**TASK TO CARRY OUT:**
In the records below, find the line with "red star at" and the line with "black circle: moved 3 px up"; return exactly those lines and every line between them.

________________________________________

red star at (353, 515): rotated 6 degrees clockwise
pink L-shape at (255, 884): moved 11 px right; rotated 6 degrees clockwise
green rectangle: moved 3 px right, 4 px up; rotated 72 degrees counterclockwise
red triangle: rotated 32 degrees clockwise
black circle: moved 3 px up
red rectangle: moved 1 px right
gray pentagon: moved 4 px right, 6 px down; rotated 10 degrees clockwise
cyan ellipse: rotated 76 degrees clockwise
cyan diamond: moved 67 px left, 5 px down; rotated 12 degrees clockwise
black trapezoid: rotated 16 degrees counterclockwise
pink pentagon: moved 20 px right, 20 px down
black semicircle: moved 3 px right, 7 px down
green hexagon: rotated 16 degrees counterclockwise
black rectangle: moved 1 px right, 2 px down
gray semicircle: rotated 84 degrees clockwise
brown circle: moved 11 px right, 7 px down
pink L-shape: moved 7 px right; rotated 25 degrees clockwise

________________________________________

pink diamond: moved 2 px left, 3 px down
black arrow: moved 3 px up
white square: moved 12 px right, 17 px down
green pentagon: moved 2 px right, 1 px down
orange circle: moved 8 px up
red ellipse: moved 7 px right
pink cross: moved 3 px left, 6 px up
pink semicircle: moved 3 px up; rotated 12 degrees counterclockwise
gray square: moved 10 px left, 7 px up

________________________________________

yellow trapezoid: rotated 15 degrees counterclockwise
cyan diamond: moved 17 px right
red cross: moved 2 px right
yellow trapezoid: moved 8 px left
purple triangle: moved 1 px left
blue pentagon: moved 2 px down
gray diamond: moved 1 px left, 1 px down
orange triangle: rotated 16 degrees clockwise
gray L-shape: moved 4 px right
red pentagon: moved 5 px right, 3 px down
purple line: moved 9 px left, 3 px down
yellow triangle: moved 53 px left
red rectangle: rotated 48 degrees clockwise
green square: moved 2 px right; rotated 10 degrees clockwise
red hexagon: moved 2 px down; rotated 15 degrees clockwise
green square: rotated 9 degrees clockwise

________________________________________

**ANSWER SECTION:**
red star at (353, 515): rotated 6 degrees clockwise
pink L-shape at (255, 884): moved 11 px right; rotated 6 degrees clockwise
green rectangle: moved 3 px right, 4 px up; rotated 72 degrees counterclockwise
red triangle: rotated 32 degrees clockwise
black circle: moved 3 px up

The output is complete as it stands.